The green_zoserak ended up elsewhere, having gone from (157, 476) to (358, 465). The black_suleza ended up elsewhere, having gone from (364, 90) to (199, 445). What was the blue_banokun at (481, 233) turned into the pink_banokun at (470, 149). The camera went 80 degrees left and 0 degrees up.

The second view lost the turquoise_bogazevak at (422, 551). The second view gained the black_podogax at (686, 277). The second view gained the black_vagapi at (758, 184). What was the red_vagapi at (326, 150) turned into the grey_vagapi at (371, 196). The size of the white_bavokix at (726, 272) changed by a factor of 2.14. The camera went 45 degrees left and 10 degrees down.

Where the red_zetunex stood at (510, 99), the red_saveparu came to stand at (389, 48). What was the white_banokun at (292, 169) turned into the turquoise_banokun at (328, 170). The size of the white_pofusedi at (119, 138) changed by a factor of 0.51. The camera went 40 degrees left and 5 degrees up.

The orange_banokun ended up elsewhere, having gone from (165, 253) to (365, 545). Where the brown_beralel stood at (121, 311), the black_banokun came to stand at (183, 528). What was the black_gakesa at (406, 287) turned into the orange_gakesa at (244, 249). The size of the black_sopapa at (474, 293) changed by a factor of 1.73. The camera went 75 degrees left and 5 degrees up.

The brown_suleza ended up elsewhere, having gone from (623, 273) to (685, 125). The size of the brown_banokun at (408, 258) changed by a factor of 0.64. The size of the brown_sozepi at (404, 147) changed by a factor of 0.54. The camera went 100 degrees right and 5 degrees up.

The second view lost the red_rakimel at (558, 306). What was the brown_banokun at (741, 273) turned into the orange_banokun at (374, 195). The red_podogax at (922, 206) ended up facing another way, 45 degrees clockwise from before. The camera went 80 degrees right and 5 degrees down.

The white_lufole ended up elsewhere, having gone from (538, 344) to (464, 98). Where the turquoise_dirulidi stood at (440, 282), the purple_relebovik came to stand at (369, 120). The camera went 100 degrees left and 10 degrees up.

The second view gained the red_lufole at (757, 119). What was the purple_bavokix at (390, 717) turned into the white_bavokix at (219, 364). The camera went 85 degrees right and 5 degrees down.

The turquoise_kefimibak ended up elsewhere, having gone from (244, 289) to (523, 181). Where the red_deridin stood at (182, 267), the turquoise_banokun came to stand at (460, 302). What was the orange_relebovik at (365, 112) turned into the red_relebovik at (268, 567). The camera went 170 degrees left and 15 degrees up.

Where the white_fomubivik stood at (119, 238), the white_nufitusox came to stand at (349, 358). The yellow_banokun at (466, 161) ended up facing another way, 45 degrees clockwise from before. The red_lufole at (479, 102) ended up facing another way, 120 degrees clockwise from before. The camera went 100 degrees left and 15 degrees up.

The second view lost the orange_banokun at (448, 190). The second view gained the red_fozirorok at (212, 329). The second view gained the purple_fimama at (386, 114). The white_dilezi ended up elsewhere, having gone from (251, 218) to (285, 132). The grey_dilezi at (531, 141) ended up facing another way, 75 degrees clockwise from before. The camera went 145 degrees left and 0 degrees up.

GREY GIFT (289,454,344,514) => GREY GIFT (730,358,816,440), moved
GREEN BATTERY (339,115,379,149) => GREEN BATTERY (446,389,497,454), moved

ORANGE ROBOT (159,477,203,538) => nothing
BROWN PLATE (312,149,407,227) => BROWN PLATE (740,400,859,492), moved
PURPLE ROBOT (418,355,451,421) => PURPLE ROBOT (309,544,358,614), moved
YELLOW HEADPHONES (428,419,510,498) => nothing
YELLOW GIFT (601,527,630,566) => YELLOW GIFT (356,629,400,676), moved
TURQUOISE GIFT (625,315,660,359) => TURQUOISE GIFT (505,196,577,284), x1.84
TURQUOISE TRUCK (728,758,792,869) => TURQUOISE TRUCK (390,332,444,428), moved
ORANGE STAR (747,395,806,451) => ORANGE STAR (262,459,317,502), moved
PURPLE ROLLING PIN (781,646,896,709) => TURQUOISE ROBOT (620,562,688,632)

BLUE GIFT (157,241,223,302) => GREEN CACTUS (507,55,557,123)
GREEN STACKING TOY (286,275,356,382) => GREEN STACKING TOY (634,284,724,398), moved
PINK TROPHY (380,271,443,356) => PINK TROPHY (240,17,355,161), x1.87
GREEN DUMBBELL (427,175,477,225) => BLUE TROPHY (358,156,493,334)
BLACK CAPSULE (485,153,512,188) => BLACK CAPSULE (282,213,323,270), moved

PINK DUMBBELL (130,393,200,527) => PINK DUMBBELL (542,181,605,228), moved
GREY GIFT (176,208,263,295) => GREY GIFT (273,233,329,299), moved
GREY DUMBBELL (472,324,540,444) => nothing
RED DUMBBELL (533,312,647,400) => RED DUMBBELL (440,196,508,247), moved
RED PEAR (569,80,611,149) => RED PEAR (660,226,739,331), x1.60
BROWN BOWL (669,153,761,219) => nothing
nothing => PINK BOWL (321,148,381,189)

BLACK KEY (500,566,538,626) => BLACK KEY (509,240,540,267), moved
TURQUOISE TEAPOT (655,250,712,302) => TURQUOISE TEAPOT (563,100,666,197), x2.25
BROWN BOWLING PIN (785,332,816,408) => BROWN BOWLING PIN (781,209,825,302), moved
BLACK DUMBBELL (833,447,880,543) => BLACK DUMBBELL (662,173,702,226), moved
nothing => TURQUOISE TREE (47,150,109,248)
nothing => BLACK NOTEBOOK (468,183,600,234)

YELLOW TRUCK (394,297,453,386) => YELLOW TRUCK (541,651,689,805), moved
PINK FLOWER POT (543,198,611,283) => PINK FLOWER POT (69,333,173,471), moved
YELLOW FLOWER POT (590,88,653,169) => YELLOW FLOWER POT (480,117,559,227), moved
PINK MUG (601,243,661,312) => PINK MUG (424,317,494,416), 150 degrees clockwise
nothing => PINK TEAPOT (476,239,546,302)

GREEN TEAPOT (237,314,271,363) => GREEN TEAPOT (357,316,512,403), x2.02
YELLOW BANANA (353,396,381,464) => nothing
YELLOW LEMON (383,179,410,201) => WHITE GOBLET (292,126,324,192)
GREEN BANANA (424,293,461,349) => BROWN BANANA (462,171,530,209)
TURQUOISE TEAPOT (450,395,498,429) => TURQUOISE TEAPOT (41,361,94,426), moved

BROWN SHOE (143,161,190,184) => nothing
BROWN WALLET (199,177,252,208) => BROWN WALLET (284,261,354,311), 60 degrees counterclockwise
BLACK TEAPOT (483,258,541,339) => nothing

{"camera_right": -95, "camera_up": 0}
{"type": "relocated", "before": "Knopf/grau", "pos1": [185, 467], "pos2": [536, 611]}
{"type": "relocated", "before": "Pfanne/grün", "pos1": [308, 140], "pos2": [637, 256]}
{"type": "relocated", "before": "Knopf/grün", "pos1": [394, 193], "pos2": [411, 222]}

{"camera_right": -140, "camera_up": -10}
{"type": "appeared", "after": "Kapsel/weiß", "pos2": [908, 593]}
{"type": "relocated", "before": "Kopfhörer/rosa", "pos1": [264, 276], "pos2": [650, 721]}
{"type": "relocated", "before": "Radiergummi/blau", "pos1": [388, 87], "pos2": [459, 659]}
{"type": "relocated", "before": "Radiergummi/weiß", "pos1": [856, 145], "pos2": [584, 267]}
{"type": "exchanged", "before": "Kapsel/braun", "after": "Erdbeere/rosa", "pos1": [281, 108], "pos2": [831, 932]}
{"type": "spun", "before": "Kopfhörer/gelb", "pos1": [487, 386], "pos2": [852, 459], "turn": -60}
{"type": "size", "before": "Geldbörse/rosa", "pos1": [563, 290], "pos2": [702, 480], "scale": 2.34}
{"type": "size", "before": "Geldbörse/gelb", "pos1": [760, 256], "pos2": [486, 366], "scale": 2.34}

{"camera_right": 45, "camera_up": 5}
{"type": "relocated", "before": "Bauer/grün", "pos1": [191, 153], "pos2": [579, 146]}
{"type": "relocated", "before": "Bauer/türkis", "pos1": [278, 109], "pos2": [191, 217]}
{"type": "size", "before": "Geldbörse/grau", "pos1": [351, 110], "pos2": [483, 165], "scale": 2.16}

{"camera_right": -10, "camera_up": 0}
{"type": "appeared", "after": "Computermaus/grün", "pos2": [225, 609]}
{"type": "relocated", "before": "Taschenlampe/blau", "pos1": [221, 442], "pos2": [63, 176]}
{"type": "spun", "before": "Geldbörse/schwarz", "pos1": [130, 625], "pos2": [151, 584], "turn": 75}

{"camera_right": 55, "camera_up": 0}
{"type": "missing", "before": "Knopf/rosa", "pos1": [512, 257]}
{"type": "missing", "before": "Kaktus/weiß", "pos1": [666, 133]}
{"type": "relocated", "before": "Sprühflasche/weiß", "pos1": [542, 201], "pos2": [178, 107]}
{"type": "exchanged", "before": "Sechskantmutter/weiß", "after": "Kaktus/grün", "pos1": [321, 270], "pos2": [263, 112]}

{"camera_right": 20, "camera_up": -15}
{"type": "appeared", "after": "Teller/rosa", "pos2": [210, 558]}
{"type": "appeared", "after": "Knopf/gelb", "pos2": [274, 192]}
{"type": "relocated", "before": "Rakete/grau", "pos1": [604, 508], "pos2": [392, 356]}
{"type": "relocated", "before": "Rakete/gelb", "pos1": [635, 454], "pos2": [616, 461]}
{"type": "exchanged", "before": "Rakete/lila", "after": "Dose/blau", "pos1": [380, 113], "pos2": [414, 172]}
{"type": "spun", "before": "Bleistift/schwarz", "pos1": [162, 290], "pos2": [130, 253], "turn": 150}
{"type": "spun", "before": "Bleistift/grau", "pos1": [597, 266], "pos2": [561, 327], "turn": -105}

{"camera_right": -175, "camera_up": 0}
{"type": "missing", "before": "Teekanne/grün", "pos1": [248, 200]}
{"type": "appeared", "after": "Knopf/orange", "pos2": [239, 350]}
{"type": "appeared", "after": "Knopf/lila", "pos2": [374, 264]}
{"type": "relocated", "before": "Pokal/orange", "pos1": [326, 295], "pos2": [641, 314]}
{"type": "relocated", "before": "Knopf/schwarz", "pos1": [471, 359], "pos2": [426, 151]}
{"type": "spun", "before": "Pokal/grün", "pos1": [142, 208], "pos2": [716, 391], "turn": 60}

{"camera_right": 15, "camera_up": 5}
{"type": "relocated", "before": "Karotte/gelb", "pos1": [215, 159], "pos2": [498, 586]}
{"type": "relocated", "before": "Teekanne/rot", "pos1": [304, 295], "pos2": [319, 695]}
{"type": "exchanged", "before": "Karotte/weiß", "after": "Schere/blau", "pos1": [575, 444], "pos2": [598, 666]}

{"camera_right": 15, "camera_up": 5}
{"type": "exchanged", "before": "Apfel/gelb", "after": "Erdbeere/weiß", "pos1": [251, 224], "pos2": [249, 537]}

-----

## What to do
After locating the line with "GREEN TEAPOT (237,314,271,363)" above, return that line and every later line through the one with "GREEN BANANA (424,293,461,349)", word for word and with nothing else.

## Exercise output
GREEN TEAPOT (237,314,271,363) => GREEN TEAPOT (357,316,512,403), x2.02
YELLOW BANANA (353,396,381,464) => nothing
YELLOW LEMON (383,179,410,201) => WHITE GOBLET (292,126,324,192)
GREEN BANANA (424,293,461,349) => BROWN BANANA (462,171,530,209)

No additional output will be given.